=== Dataset extract ===
▼▼▼

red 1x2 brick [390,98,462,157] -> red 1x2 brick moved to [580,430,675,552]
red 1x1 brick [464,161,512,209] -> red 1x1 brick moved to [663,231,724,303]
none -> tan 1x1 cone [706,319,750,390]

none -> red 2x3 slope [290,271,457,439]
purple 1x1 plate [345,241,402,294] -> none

▲▲▲
▼▼▼

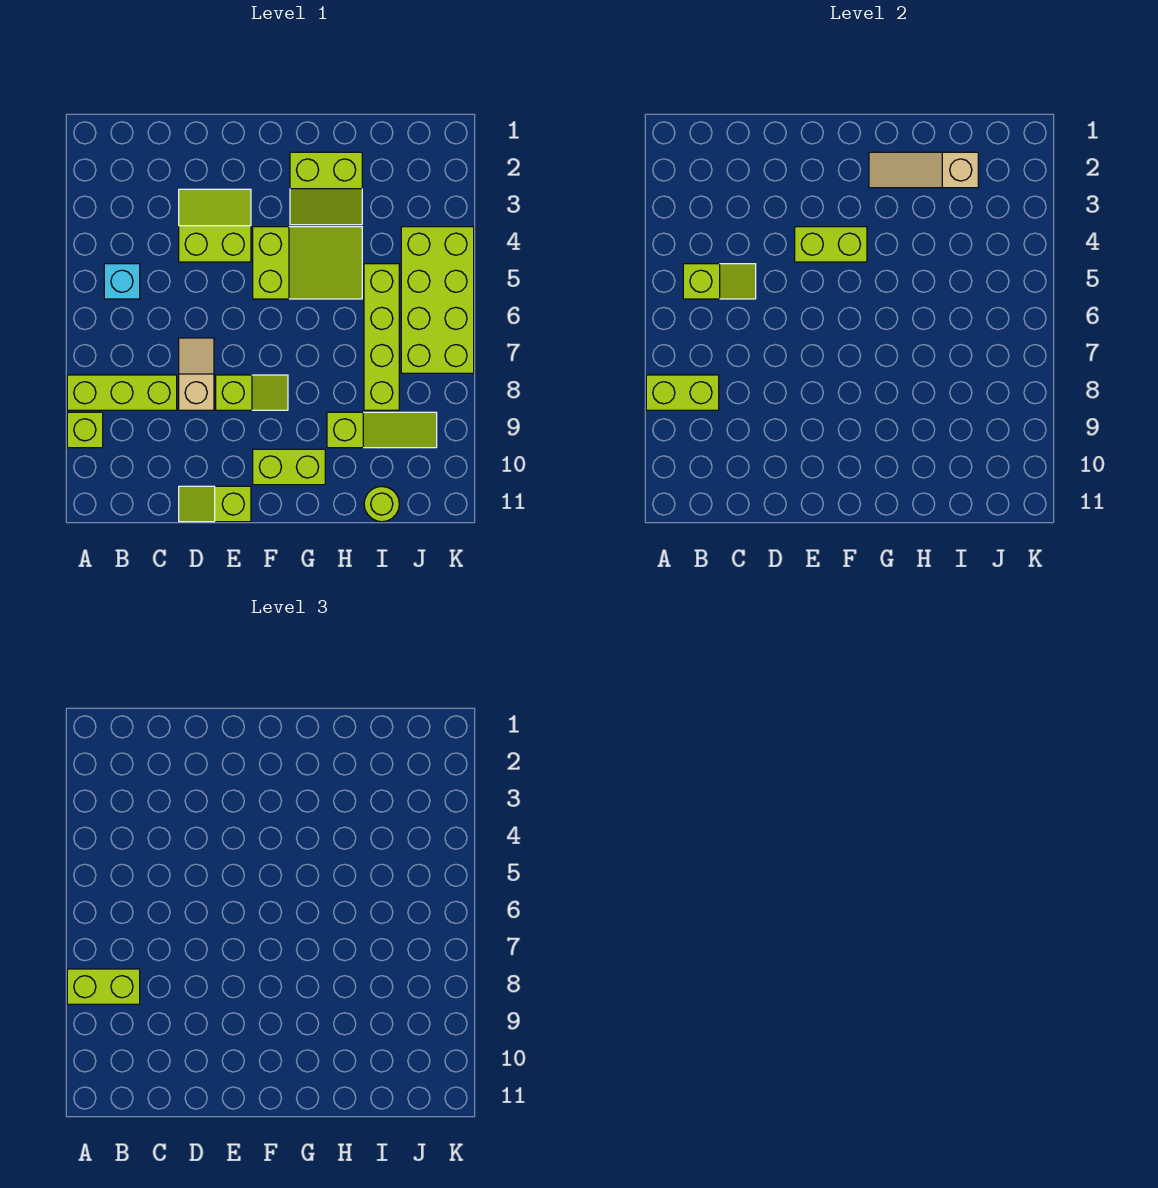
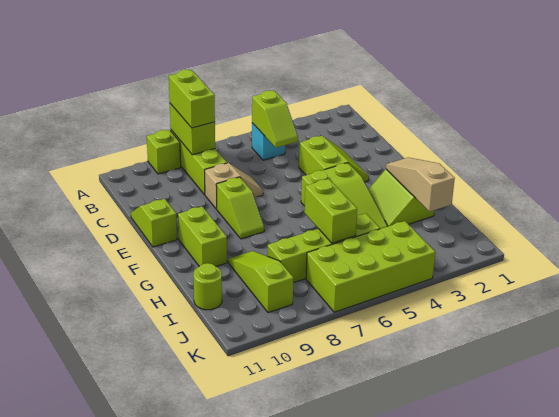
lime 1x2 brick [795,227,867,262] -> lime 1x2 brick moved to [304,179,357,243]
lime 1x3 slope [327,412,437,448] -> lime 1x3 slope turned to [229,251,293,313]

▲▲▲

=== What the task asks ===
For every line above that includes the string "moved", copy the line.

=== Solution to this task ===
red 1x2 brick [390,98,462,157] -> red 1x2 brick moved to [580,430,675,552]
red 1x1 brick [464,161,512,209] -> red 1x1 brick moved to [663,231,724,303]
lime 1x2 brick [795,227,867,262] -> lime 1x2 brick moved to [304,179,357,243]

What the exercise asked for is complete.